Exercise data:
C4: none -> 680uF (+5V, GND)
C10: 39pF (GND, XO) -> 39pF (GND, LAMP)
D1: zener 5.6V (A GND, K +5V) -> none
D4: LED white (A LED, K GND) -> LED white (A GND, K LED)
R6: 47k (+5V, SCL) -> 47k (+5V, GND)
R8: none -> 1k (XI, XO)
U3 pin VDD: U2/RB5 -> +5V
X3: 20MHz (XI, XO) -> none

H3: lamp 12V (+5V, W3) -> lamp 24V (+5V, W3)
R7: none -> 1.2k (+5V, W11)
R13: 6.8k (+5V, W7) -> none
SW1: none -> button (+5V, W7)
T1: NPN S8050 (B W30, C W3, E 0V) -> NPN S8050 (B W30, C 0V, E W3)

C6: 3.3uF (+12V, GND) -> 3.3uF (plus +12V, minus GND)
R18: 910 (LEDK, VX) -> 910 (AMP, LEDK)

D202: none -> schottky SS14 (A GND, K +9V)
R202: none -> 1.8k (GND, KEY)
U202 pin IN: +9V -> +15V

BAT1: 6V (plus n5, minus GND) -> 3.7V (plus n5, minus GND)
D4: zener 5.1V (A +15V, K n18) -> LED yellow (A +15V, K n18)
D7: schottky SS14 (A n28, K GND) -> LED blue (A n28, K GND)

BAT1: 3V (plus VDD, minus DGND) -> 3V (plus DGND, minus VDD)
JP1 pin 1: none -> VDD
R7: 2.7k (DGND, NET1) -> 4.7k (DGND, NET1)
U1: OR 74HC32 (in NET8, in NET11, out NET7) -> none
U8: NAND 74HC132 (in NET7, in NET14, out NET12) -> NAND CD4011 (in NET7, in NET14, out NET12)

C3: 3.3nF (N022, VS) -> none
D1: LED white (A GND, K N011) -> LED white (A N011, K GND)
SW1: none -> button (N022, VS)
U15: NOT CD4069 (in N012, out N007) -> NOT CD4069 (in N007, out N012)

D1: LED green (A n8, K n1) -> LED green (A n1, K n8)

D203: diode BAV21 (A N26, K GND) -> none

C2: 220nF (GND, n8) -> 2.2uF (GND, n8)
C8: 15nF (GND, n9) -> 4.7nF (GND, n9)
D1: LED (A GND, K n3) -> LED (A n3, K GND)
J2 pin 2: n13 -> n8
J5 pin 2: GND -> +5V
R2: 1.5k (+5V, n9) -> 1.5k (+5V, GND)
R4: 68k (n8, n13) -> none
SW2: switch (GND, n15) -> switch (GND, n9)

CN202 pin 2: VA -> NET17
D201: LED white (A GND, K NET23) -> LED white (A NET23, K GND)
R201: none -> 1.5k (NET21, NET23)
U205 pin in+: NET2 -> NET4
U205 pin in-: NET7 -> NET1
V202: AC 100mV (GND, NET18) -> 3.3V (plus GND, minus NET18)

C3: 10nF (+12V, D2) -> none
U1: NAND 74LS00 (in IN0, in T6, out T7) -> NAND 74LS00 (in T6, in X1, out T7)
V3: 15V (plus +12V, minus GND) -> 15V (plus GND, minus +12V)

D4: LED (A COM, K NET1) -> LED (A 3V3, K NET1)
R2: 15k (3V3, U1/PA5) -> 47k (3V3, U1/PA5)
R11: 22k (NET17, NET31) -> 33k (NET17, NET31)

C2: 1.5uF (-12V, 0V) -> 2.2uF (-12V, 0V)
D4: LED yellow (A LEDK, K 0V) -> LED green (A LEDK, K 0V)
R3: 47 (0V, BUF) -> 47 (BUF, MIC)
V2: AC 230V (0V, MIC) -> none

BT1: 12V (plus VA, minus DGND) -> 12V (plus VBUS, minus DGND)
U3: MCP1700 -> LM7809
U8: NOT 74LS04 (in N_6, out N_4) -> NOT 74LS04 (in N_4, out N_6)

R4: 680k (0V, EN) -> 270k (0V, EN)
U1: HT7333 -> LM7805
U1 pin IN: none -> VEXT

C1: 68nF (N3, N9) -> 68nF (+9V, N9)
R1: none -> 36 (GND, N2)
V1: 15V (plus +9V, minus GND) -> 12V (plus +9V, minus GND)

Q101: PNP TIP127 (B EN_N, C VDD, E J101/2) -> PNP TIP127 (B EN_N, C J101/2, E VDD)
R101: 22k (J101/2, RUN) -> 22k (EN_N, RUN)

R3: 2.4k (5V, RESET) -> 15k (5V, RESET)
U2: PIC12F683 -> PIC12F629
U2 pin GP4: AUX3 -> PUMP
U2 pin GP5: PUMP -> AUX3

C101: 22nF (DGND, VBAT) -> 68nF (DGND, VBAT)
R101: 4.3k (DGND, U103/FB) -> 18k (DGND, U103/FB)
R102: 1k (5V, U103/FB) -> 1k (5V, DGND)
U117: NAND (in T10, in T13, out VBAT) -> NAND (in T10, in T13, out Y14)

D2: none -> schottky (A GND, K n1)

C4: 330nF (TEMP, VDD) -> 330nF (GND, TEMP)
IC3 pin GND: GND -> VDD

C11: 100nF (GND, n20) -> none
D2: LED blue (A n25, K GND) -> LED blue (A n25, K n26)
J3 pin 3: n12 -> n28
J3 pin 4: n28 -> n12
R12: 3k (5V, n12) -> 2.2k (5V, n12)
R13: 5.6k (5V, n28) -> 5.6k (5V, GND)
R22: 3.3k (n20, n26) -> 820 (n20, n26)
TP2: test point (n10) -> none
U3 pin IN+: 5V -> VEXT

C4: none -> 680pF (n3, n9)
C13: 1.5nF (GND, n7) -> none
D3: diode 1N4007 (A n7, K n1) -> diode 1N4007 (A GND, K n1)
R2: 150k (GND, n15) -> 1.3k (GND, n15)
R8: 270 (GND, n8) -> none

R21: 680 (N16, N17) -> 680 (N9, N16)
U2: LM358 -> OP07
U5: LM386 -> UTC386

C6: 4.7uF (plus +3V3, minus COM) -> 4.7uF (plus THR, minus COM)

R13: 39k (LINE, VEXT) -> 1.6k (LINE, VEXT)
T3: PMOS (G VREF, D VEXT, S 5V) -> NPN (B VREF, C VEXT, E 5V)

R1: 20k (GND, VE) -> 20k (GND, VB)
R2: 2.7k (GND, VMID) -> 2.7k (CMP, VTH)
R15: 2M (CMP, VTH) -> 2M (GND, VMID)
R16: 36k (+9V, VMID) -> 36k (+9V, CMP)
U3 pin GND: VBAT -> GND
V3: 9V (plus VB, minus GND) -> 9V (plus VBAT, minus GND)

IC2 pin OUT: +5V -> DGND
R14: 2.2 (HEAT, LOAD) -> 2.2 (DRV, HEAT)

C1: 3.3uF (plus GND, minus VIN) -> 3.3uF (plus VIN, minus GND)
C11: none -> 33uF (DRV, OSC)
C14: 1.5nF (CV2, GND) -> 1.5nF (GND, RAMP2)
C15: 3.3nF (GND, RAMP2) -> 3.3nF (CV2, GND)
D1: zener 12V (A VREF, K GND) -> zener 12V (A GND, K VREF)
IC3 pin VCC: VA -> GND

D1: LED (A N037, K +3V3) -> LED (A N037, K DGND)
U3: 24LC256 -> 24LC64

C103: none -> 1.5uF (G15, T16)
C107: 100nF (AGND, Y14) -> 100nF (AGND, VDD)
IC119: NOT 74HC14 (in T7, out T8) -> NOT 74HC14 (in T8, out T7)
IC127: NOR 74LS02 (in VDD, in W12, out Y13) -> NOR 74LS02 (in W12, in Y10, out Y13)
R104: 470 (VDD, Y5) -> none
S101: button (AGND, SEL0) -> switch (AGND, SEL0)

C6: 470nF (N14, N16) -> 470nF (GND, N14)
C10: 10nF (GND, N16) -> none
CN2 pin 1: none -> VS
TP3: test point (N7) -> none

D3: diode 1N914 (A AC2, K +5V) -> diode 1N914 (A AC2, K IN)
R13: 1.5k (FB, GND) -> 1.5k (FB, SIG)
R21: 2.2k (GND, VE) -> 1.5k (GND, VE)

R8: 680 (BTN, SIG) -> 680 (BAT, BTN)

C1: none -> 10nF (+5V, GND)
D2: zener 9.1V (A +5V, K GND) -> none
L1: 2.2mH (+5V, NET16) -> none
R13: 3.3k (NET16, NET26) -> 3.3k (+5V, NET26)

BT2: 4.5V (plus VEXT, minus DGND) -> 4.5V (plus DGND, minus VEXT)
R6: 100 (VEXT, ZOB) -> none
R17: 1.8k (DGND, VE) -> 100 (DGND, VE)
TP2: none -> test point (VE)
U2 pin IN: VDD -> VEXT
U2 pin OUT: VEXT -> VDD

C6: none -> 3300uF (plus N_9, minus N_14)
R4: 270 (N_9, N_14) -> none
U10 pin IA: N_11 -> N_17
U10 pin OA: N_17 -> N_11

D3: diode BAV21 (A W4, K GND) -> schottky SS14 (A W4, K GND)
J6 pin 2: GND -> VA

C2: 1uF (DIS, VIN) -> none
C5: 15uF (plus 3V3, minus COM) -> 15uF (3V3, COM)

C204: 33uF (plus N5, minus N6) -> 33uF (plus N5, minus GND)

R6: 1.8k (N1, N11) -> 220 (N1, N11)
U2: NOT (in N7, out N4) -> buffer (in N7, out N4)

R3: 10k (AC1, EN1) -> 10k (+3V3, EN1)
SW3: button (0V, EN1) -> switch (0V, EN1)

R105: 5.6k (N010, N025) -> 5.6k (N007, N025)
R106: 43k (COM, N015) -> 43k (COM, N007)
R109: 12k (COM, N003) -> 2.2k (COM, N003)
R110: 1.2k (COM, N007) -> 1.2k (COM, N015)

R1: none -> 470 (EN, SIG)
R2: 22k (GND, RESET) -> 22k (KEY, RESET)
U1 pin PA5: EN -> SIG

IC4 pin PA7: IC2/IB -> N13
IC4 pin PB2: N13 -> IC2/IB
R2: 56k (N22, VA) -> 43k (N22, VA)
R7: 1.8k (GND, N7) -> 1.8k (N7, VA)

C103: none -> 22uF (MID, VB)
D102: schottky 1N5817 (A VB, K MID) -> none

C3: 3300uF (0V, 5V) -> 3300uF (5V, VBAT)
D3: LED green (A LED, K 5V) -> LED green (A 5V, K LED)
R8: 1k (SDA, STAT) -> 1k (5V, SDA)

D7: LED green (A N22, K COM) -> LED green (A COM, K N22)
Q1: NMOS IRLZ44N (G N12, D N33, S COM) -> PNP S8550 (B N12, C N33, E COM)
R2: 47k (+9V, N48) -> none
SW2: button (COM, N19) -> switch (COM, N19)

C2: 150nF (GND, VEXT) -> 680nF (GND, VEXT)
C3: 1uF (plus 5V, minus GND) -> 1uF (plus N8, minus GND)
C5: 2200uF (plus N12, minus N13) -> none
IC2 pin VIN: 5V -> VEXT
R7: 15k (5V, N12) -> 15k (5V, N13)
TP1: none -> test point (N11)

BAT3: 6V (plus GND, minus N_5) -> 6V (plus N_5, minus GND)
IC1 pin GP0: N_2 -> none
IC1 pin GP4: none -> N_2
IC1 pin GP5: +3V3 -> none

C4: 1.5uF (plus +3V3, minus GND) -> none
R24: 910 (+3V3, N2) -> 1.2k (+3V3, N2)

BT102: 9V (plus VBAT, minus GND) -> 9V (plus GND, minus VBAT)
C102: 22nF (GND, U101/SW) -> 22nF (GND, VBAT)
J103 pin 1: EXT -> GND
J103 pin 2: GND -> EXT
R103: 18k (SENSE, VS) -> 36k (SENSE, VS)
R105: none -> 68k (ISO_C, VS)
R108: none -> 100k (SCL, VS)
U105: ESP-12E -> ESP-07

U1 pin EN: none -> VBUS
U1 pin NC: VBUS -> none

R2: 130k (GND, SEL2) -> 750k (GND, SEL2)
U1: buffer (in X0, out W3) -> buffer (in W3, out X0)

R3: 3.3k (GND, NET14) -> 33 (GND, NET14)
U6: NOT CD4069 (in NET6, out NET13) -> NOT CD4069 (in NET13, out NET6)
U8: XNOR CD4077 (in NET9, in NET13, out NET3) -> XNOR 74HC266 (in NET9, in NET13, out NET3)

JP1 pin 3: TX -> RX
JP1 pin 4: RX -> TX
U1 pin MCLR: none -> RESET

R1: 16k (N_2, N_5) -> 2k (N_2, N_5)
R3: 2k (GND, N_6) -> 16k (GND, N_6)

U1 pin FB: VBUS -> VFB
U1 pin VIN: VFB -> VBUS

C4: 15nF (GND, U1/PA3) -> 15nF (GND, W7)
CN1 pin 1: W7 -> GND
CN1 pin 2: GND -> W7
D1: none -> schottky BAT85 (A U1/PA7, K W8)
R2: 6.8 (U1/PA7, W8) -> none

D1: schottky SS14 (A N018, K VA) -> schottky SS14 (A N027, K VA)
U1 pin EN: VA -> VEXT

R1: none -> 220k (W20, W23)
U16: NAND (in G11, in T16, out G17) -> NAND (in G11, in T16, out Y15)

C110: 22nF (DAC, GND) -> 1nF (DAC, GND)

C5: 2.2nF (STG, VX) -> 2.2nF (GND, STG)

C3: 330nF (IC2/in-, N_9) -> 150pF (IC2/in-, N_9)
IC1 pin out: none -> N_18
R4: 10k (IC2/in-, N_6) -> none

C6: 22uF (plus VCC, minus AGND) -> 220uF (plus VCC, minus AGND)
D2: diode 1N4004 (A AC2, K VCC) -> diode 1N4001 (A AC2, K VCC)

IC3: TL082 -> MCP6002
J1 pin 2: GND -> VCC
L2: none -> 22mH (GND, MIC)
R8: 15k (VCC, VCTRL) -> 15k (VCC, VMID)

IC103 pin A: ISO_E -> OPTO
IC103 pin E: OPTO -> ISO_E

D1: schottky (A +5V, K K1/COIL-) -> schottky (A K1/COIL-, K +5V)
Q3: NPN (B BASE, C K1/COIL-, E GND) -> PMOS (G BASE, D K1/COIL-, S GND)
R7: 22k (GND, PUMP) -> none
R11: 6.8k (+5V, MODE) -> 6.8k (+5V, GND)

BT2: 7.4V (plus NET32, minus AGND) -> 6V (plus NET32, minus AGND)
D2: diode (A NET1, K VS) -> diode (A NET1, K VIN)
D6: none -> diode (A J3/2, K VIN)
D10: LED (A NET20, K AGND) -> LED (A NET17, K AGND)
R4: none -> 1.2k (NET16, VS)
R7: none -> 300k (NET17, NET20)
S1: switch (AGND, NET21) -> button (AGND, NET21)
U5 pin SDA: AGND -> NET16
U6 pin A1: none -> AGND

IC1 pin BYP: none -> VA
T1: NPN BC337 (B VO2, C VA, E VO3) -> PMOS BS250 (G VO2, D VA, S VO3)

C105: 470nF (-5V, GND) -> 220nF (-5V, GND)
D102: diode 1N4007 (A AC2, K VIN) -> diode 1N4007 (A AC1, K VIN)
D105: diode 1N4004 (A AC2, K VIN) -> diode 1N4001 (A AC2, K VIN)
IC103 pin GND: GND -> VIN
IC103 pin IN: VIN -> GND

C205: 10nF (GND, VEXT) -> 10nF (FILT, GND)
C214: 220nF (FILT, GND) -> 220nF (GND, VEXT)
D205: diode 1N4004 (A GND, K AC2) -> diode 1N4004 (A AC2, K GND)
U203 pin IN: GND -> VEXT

The problem: Retype the portion of the data above that starts on the line with "D3: diode 1N914" and finishes on the line with "C6: none -> 3300uF (plus N_9, minus N_14)", including both of those lines.

Response below:
D3: diode 1N914 (A AC2, K +5V) -> diode 1N914 (A AC2, K IN)
R13: 1.5k (FB, GND) -> 1.5k (FB, SIG)
R21: 2.2k (GND, VE) -> 1.5k (GND, VE)

R8: 680 (BTN, SIG) -> 680 (BAT, BTN)

C1: none -> 10nF (+5V, GND)
D2: zener 9.1V (A +5V, K GND) -> none
L1: 2.2mH (+5V, NET16) -> none
R13: 3.3k (NET16, NET26) -> 3.3k (+5V, NET26)

BT2: 4.5V (plus VEXT, minus DGND) -> 4.5V (plus DGND, minus VEXT)
R6: 100 (VEXT, ZOB) -> none
R17: 1.8k (DGND, VE) -> 100 (DGND, VE)
TP2: none -> test point (VE)
U2 pin IN: VDD -> VEXT
U2 pin OUT: VEXT -> VDD

C6: none -> 3300uF (plus N_9, minus N_14)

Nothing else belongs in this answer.